**Aim of the task:** Set every line of the data down again exactly, and keep the pictures out.

**Supplied data:**
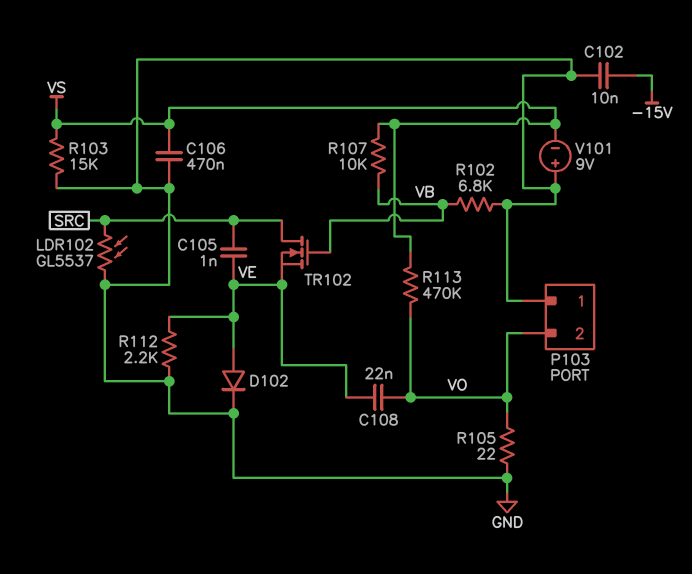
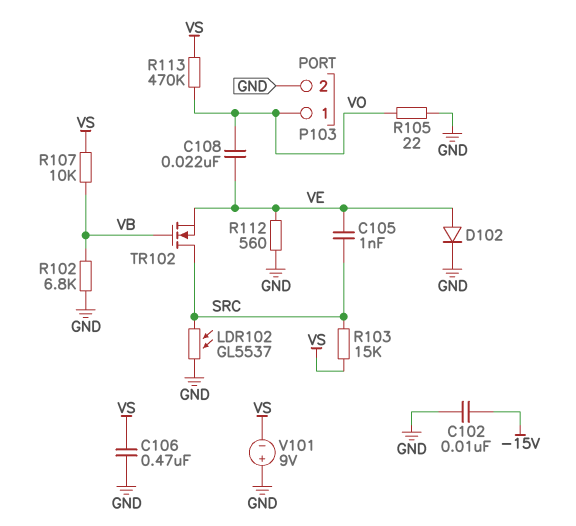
P103 pin 1: GND -> VO
P103 pin 2: VO -> GND
R103: 15k (GND, VS) -> 15k (SRC, VS)
R112: 2.2k (GND, VE) -> 560 (GND, VE)

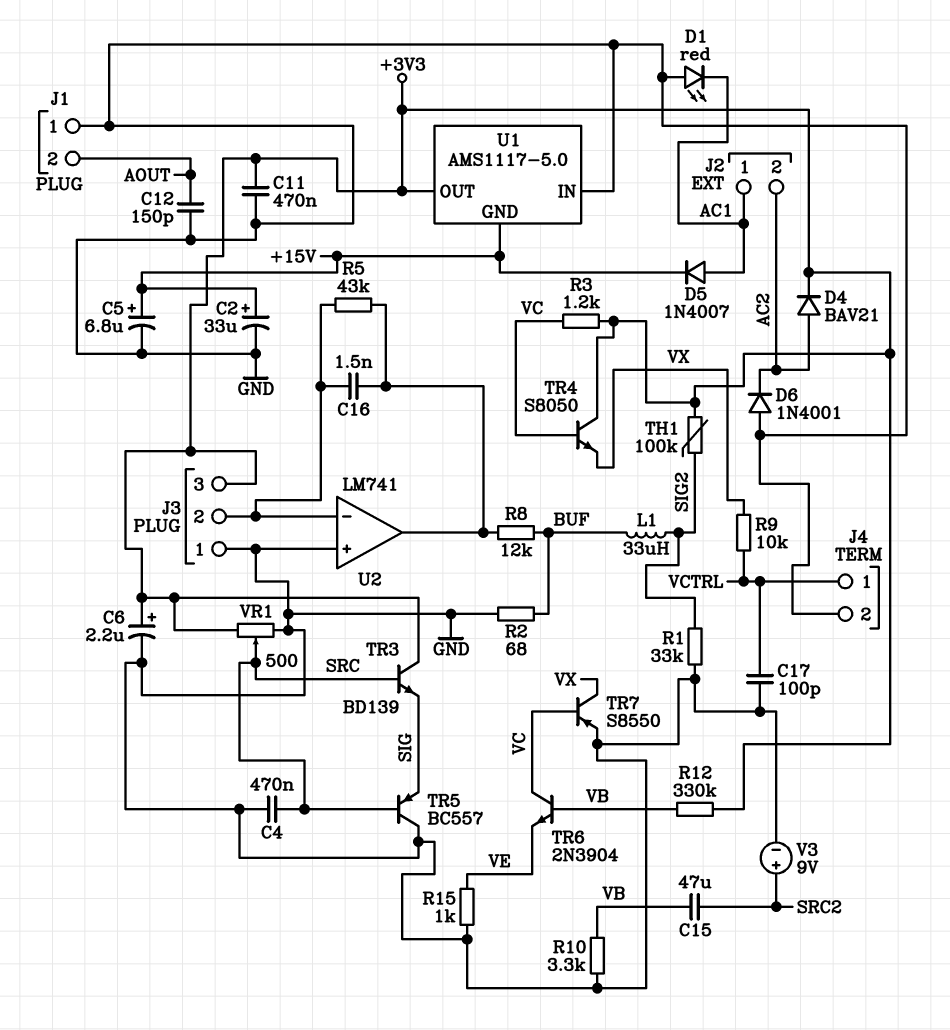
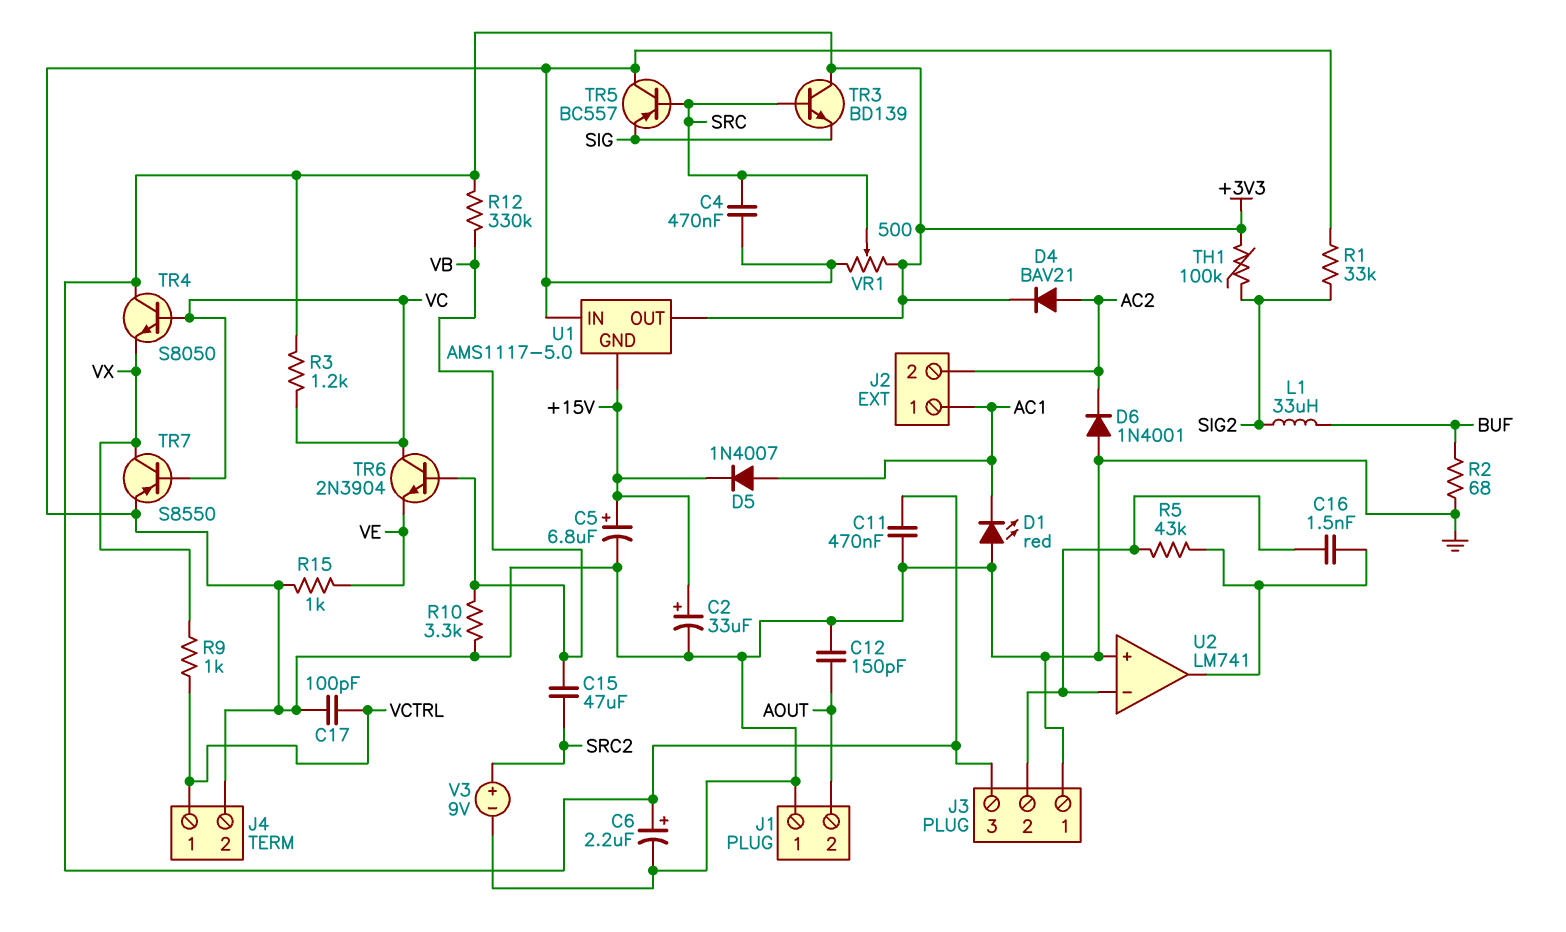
R8: 12k (BUF, U2/out) -> none
R9: 10k (VCTRL, VX) -> 1k (VCTRL, VX)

**Solution to this exercise:**
P103 pin 1: GND -> VO
P103 pin 2: VO -> GND
R103: 15k (GND, VS) -> 15k (SRC, VS)
R112: 2.2k (GND, VE) -> 560 (GND, VE)

R8: 12k (BUF, U2/out) -> none
R9: 10k (VCTRL, VX) -> 1k (VCTRL, VX)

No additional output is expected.